WORK ORDER: Go through the data below and return each line where the string "missing" appears.

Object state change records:
--- --- ---

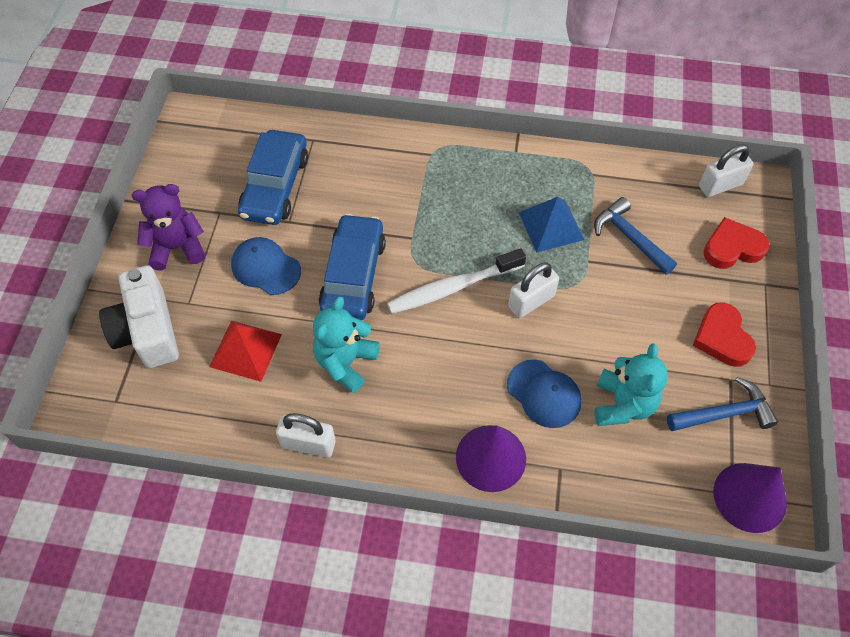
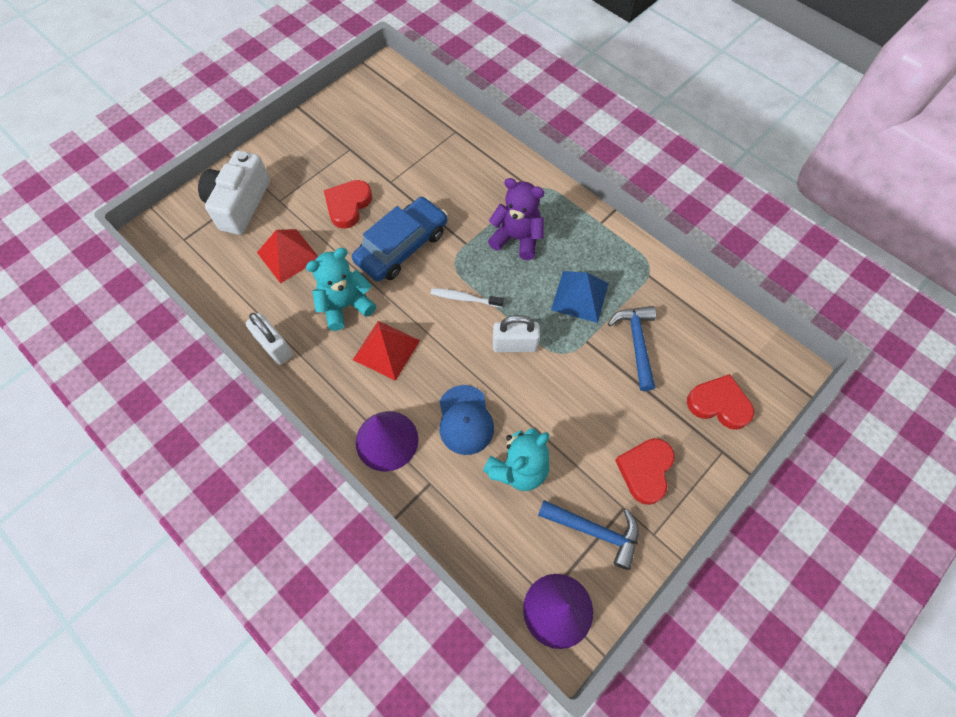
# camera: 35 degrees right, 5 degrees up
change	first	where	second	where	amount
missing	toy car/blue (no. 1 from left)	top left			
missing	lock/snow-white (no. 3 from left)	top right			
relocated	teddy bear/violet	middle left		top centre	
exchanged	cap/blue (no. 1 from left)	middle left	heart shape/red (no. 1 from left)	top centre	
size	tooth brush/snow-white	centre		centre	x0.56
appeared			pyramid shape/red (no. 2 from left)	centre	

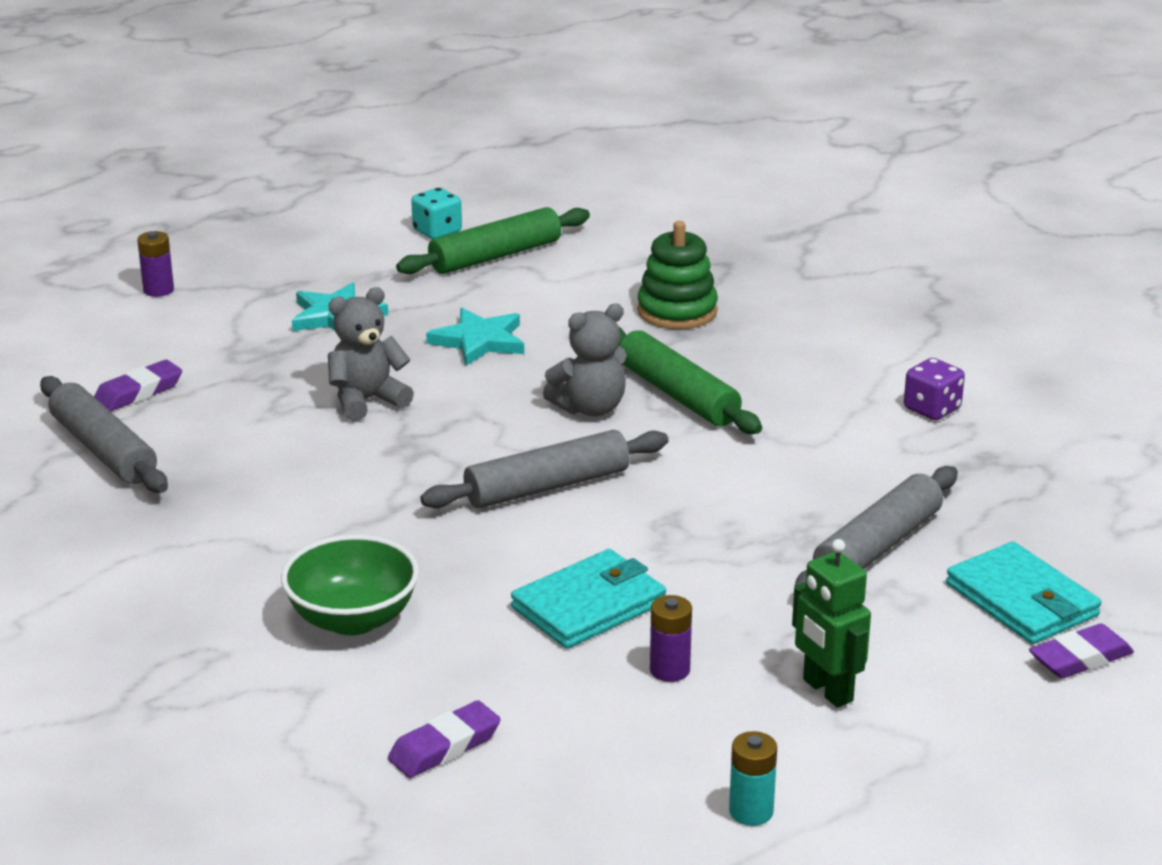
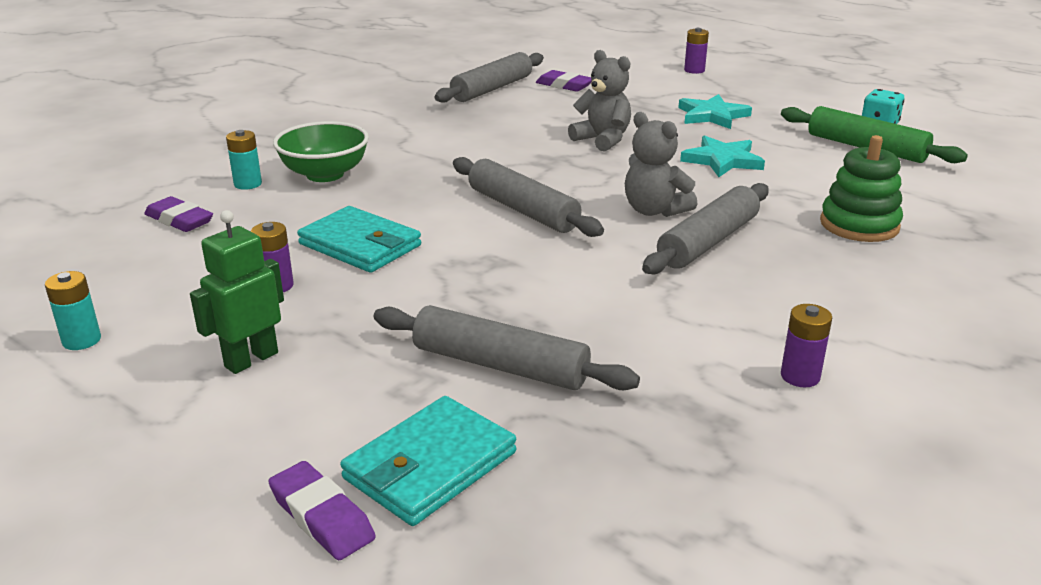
# camera: 75 degrees right, 0 degrees up
change	first	where	second	where	amount
colour	dough roller/leaf-green (no. 2 from left)	centre	dough roller/ash-grey (no. 4 from left)	middle right	
exchanged	dice/violet	middle right	power cell/violet (no. 3 from left)	middle right	
appeared			power cell/aqua (no. 2 from left)	top left	

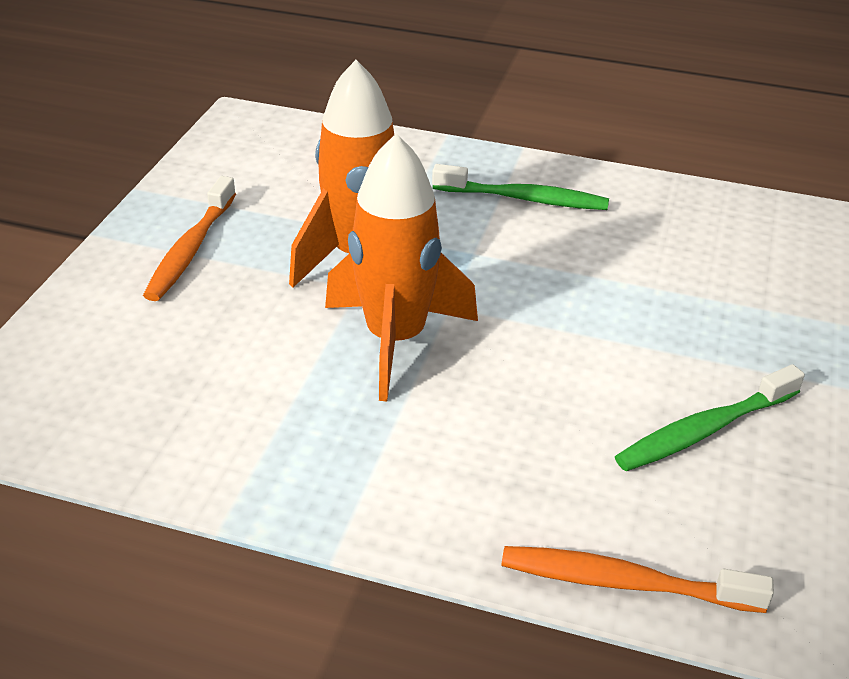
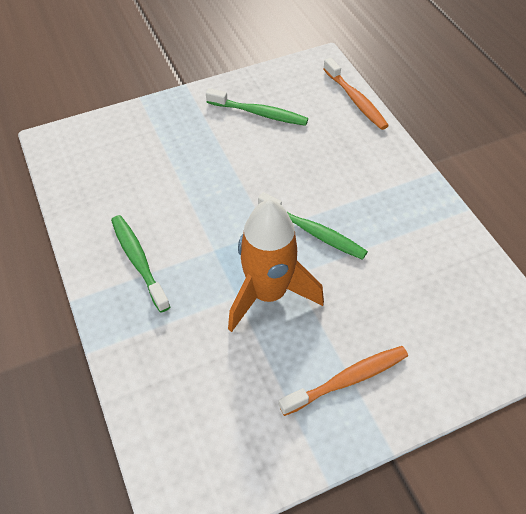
# camera: 130 degrees left, 15 degrees up
change	first	where	second	where	amount
exchanged	rocket/orange-coloured (no. 2 from left)	centre	tooth brush/leaf-green (no. 3 from left)	centre	

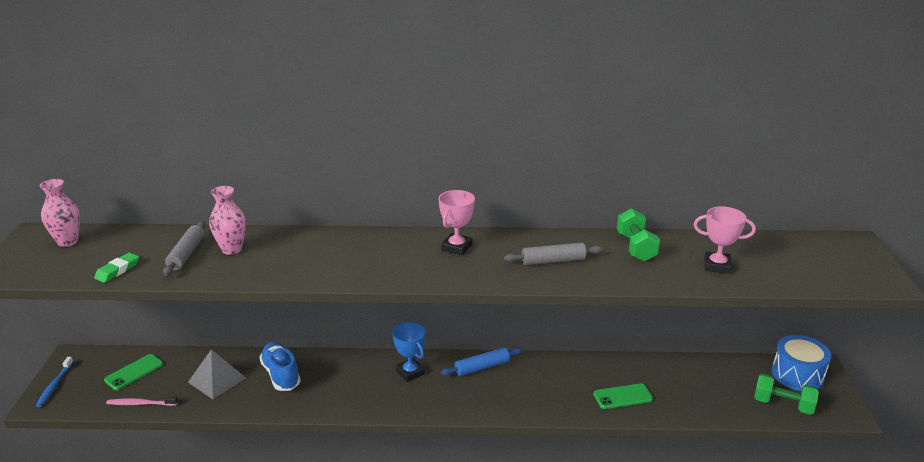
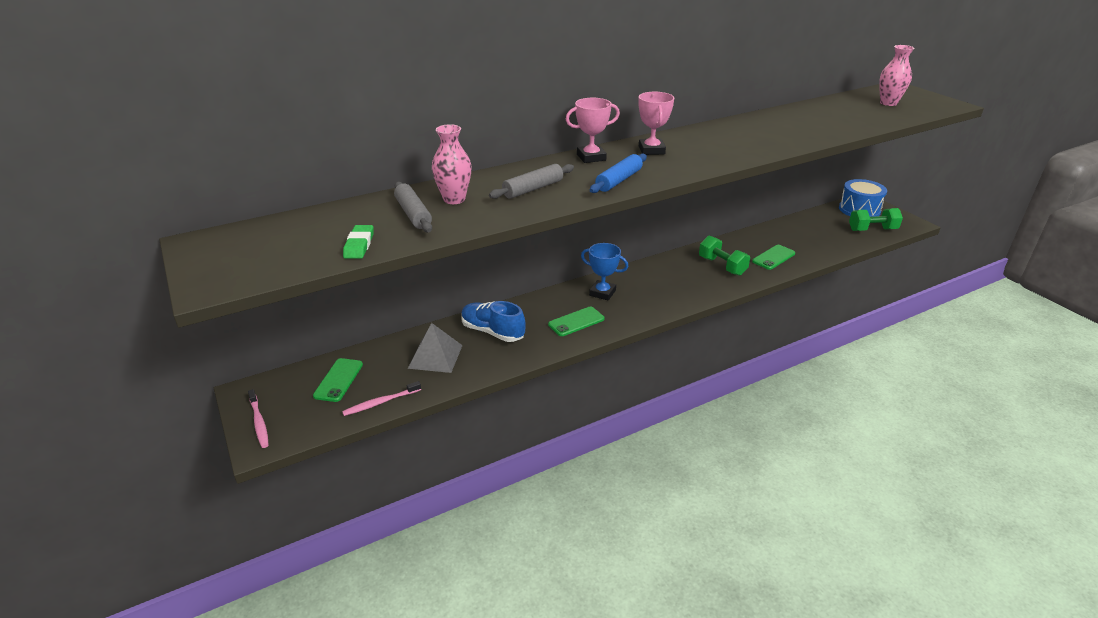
# camera: 30 degrees left, 5 degrees up
change	first	where	second	where	amount
relocated	tall vase/rose-pink (no. 1 from left in the first image)	middle left	tall vase/rose-pink (no. 2 from left)	top right	
relocated	prize cup/rose-pink (no. 2 from left in the first image)	middle right	prize cup/rose-pink (no. 1 from left)	top centre	
relocated	hand weight/leaf-green (no. 1 from left)	middle right		centre	
relocated	dough roller/ash-grey (no. 2 from left)	centre		top centre	
relocated	dough roller/blue	bottom centre		top centre	
colour	tooth brush/blue	bottom left	tooth brush/rose-pink (no. 1 from left)	bottom left	
appeared			mobile phone/leaf-green (no. 2 from left)	centre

--- --- ---

SOLVED PROBLEM:
missing	toy car/blue (no. 1 from left)	top left			
missing	lock/snow-white (no. 3 from left)	top right			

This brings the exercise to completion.